Work task
Could you copy exactly the lines below, beginning at the line with "purple cross: (329, 195) -> (703, 421), moved" and stopping after the line with "yellow rectangle: (89, 77) -> (97, 75), moved", with no pictures?

Multi-step shape changes
....
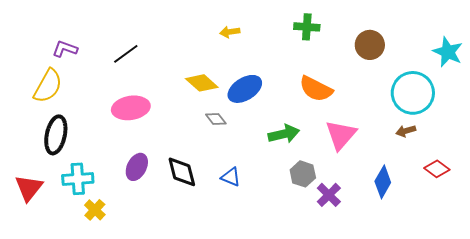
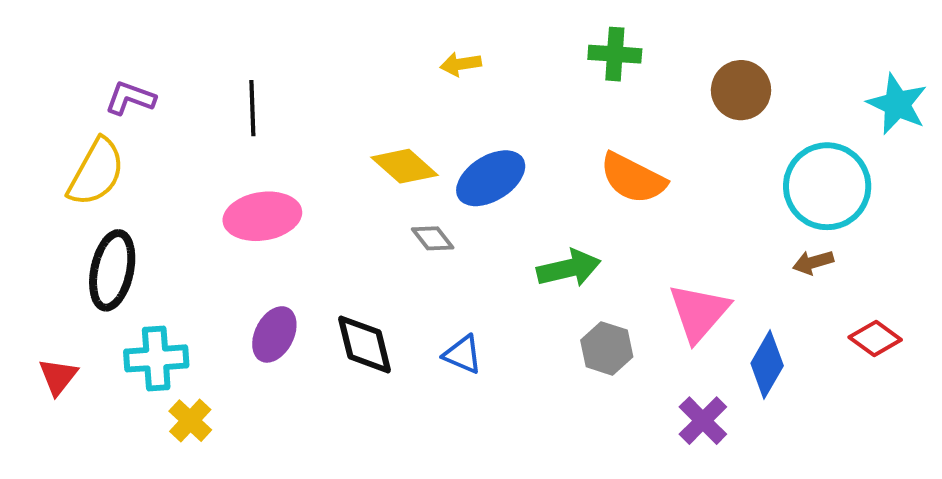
black line: (126, 54) -> (252, 108), turned -56
pink triangle: (341, 135) -> (699, 312), moved
red triangle: (29, 188) -> (58, 377), size x0.7
purple cross: (329, 195) -> (703, 421), moved

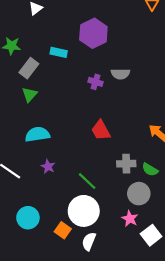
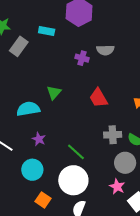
green triangle: (30, 95) -> (54, 93), moved
red trapezoid: (101, 130) -> (98, 98), moved
cyan circle: (28, 218) -> (32, 170), moved
orange square: (63, 230) -> (43, 200), moved

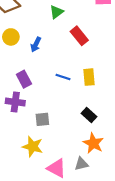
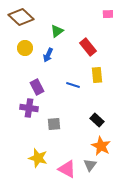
green triangle: (56, 12) -> (57, 31), moved
yellow rectangle: (89, 77) -> (97, 75), moved
yellow star: (33, 146) -> (38, 158), moved
gray triangle: (81, 164) -> (90, 165), turned -40

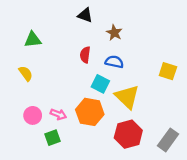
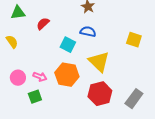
red semicircle: (85, 55) -> (43, 24), moved, turned 40
cyan square: (100, 84) -> (68, 45), moved

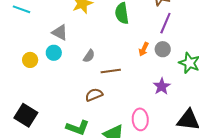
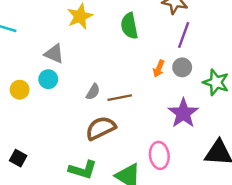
gray semicircle: (89, 56) -> (93, 92), moved
purple star: (162, 86) -> (183, 113), size x1.4
brown semicircle: (94, 95) -> (101, 128), size x1.4
black square: (26, 115) -> (18, 158), size x0.6

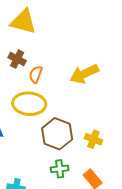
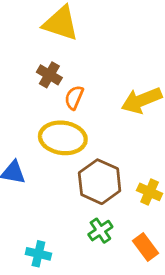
green cross: (60, 169) -> (100, 231), turned -30

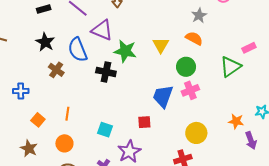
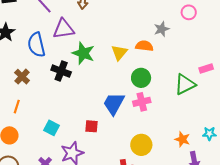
purple triangle: (102, 30) -> (64, 29), turned -40
orange semicircle: (194, 38) -> (144, 46), moved, turned -30
brown cross: (56, 70) -> (22, 77), moved

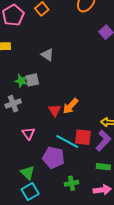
....
Answer section
purple cross: (329, 195) -> (703, 421), moved

green triangle: (30, 95) -> (54, 93), moved
red trapezoid: (101, 130) -> (98, 98), moved
cyan circle: (28, 218) -> (32, 170), moved
orange square: (63, 230) -> (43, 200), moved

green triangle: (56, 12) -> (57, 31), moved
yellow rectangle: (89, 77) -> (97, 75), moved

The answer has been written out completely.